## Task item
In the listing below, look for "none" and copy every line that has it.
::::
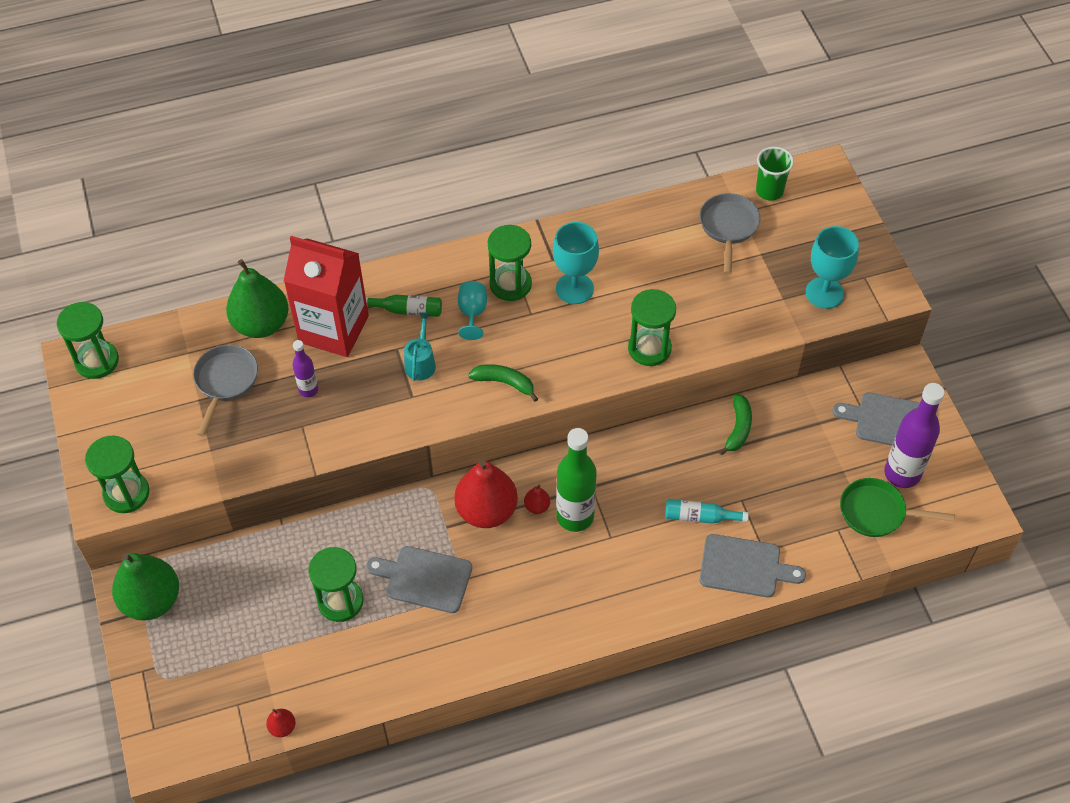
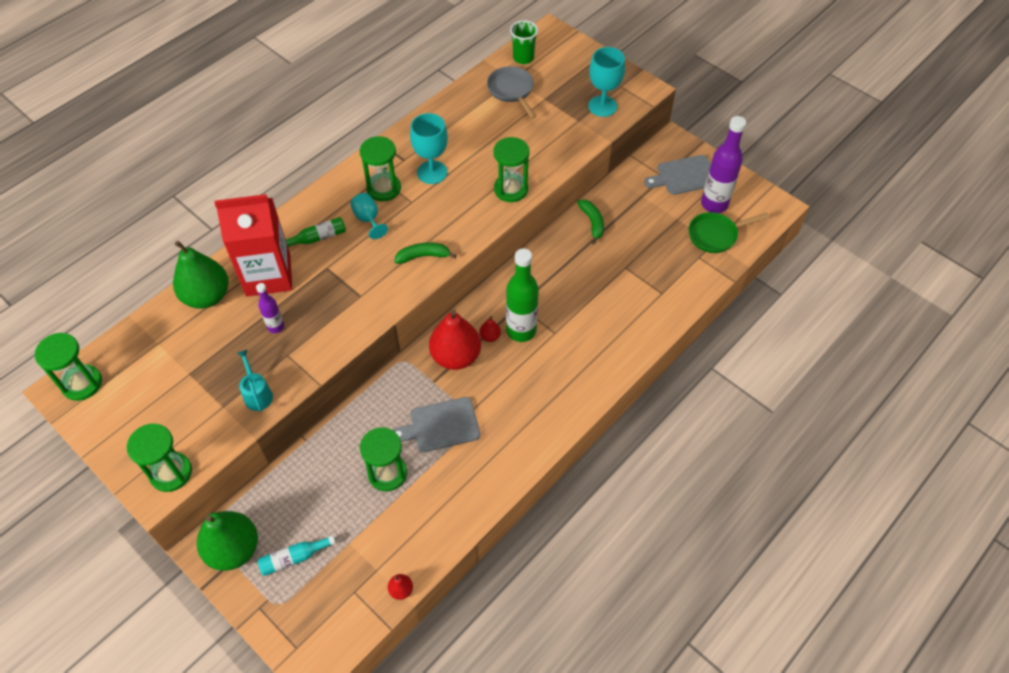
camera: 30 degrees left, 0 degrees up
(225, 382) = (203, 351): grey pan -> none
(421, 362) = (351, 269): turquoise watering can -> turquoise watering can (257, 394)
(700, 517) = (606, 291): turquoise bottle -> turquoise bottle (294, 558)
(744, 567) = (656, 309): grey cutting board -> none

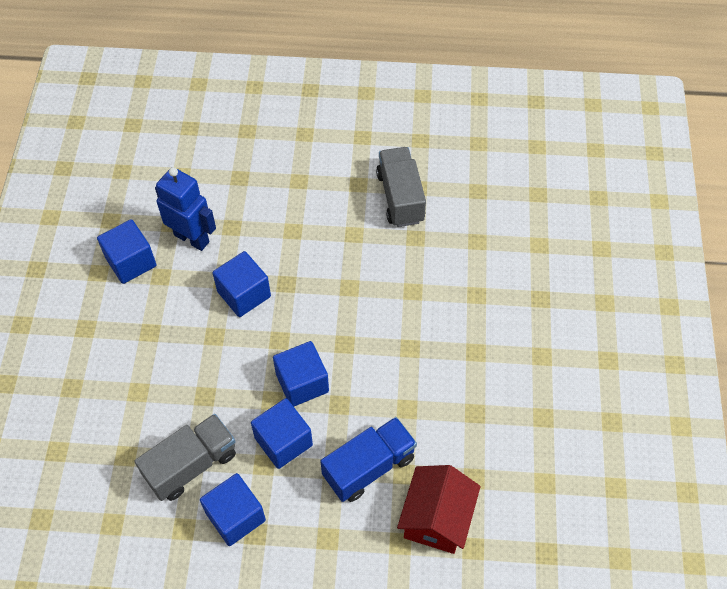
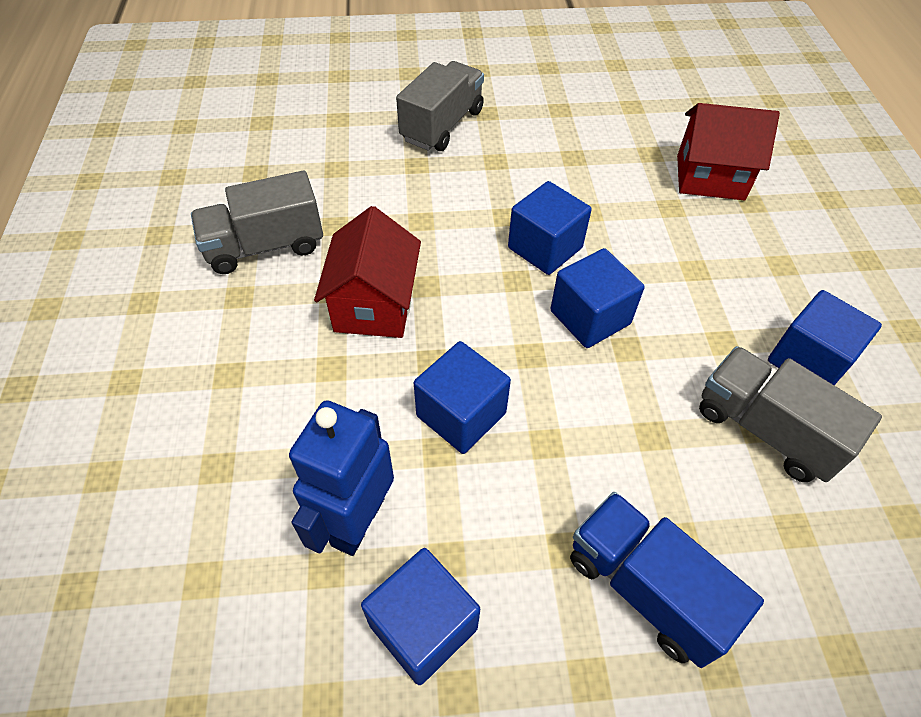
camera: 100 degrees left, 5 degrees down
(283, 441) = (682, 325): blue cube -> blue cube (545, 248)
(337, 256) = (374, 305): none -> red house
(369, 467) = (677, 237): blue truck -> blue truck (645, 588)
(525, 319) = (442, 125): none -> grey truck

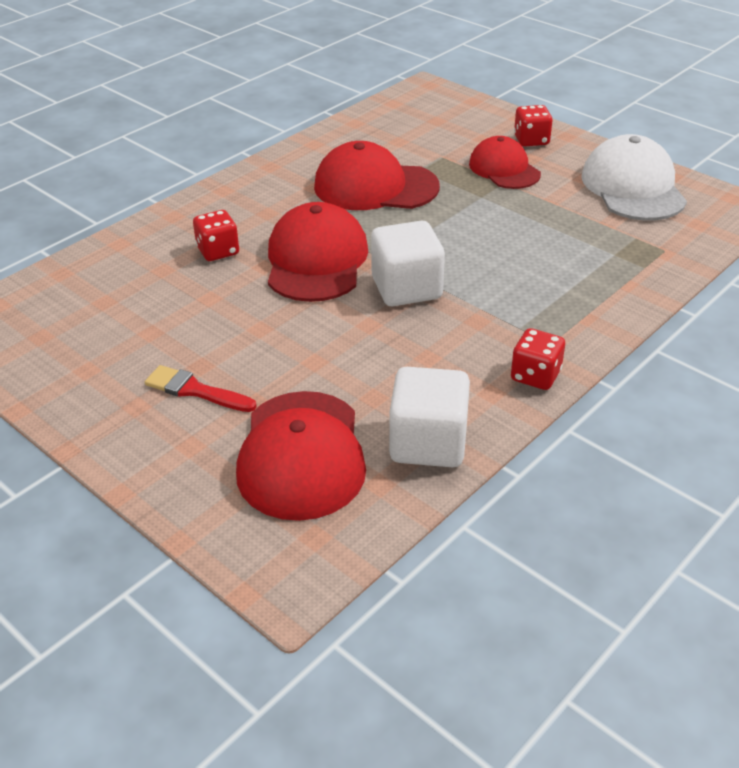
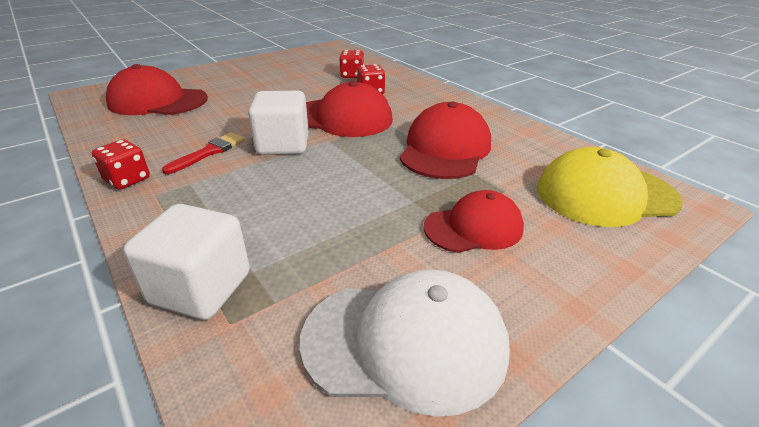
camera: 100 degrees right, 5 degrees down
(195, 390) = (238, 83): red brush -> red brush (209, 152)
(427, 117) = (605, 194): none -> yellow cap
(428, 443) = (119, 133): white cube -> white cube (201, 288)
(531, 140) = (556, 266): red dice -> red dice (352, 75)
::::
## Result of this exercise
(225, 382) = (203, 351): grey pan -> none
(744, 567) = (656, 309): grey cutting board -> none
(337, 256) = (374, 305): none -> red house
(525, 319) = (442, 125): none -> grey truck
(427, 117) = (605, 194): none -> yellow cap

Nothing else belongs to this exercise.